TASK INPUTS Block Start
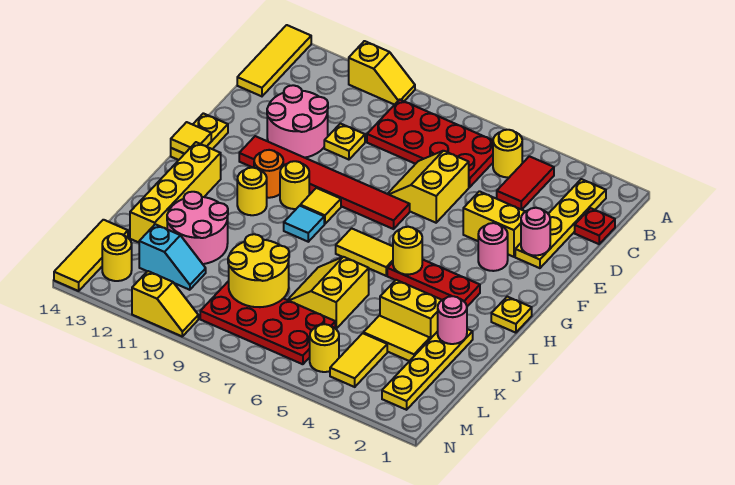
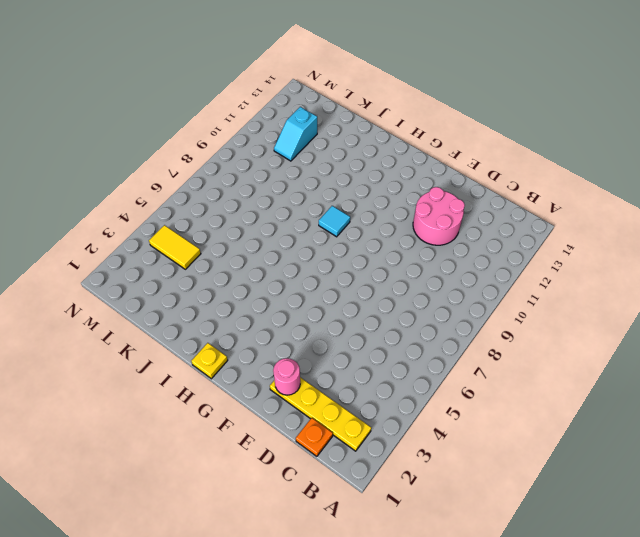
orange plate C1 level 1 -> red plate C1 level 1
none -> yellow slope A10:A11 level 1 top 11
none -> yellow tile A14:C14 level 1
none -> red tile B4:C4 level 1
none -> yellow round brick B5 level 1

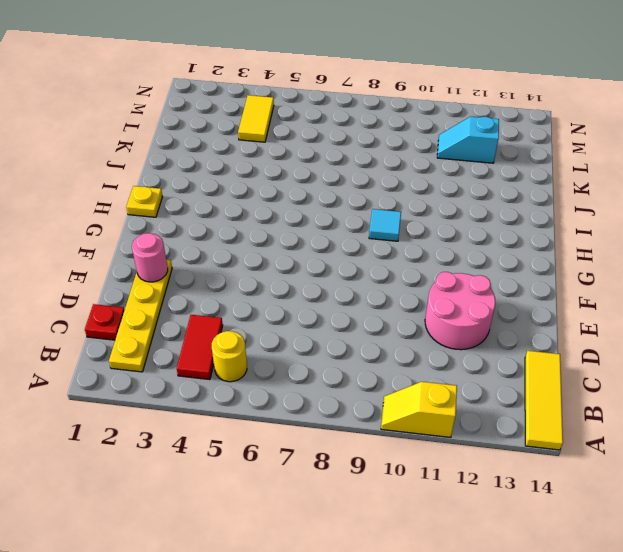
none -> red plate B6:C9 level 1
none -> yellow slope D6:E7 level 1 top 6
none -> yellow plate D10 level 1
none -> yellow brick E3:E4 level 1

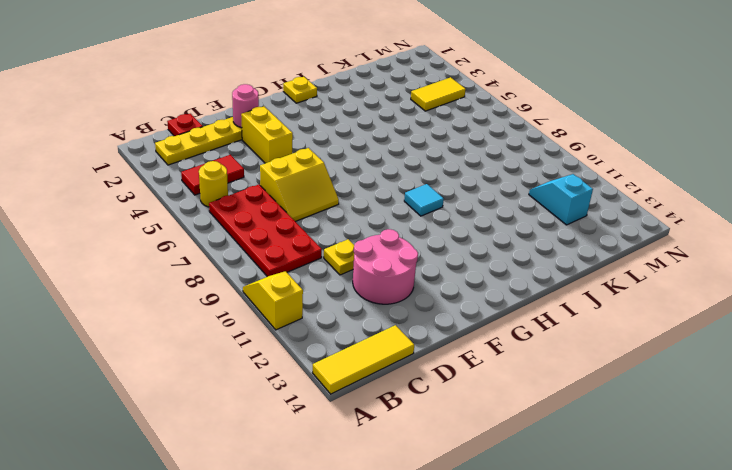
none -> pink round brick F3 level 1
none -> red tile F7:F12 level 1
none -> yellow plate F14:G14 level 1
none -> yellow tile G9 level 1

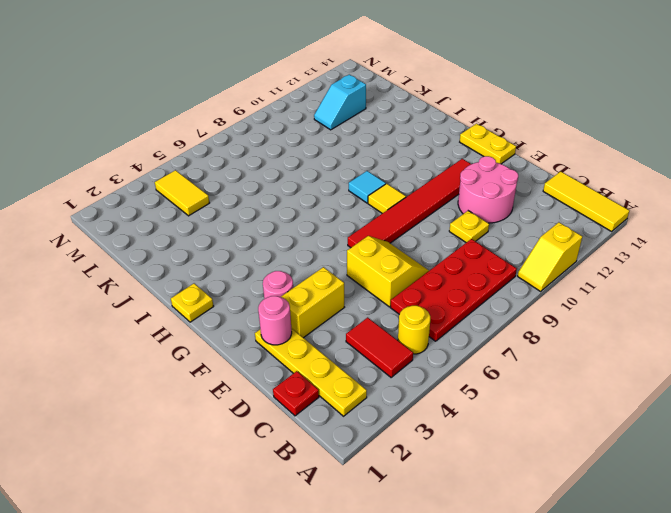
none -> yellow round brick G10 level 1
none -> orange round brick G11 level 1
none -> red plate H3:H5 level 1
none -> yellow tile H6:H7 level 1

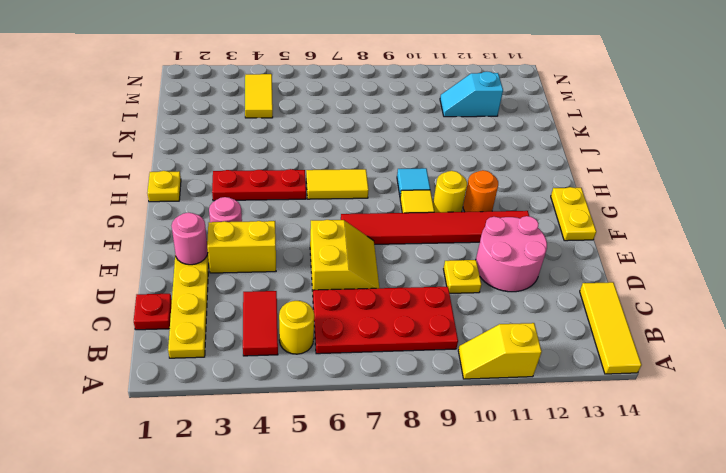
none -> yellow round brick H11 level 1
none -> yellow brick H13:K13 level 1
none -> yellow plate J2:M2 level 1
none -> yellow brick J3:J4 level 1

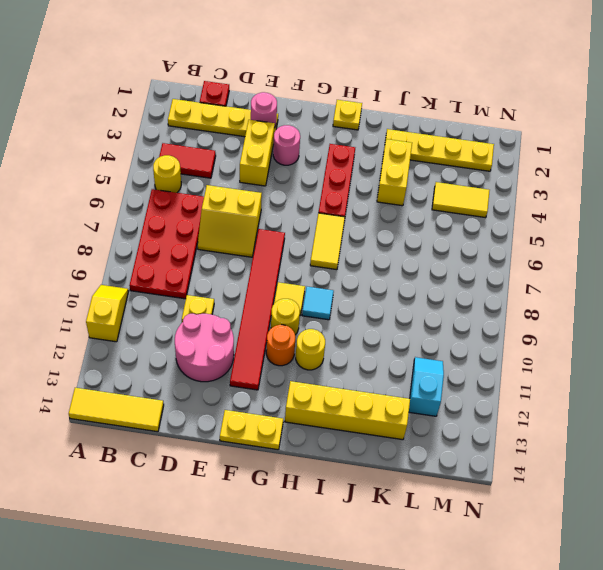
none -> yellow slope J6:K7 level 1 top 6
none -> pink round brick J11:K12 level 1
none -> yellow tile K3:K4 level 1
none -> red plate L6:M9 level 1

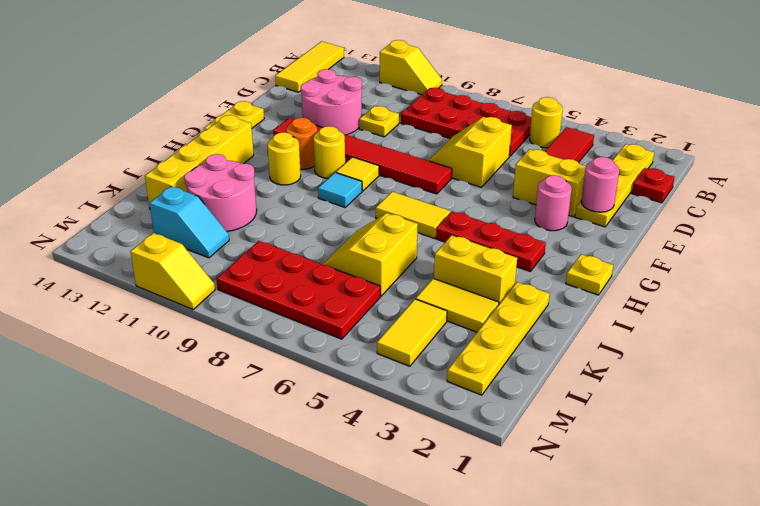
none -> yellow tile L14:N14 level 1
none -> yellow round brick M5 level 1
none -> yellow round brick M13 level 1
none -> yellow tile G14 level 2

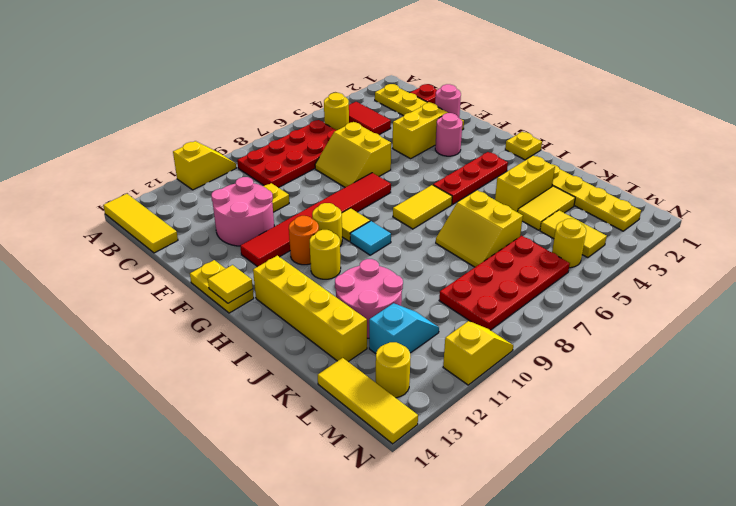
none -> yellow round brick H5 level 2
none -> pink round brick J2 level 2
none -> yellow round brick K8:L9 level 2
TASK INPUTS Block End
> [YOUR TASK]
Every line of the records that includes the word "orange" should be gathered.

> [OUTPUT BELOW]
orange plate C1 level 1 -> red plate C1 level 1
none -> orange round brick G11 level 1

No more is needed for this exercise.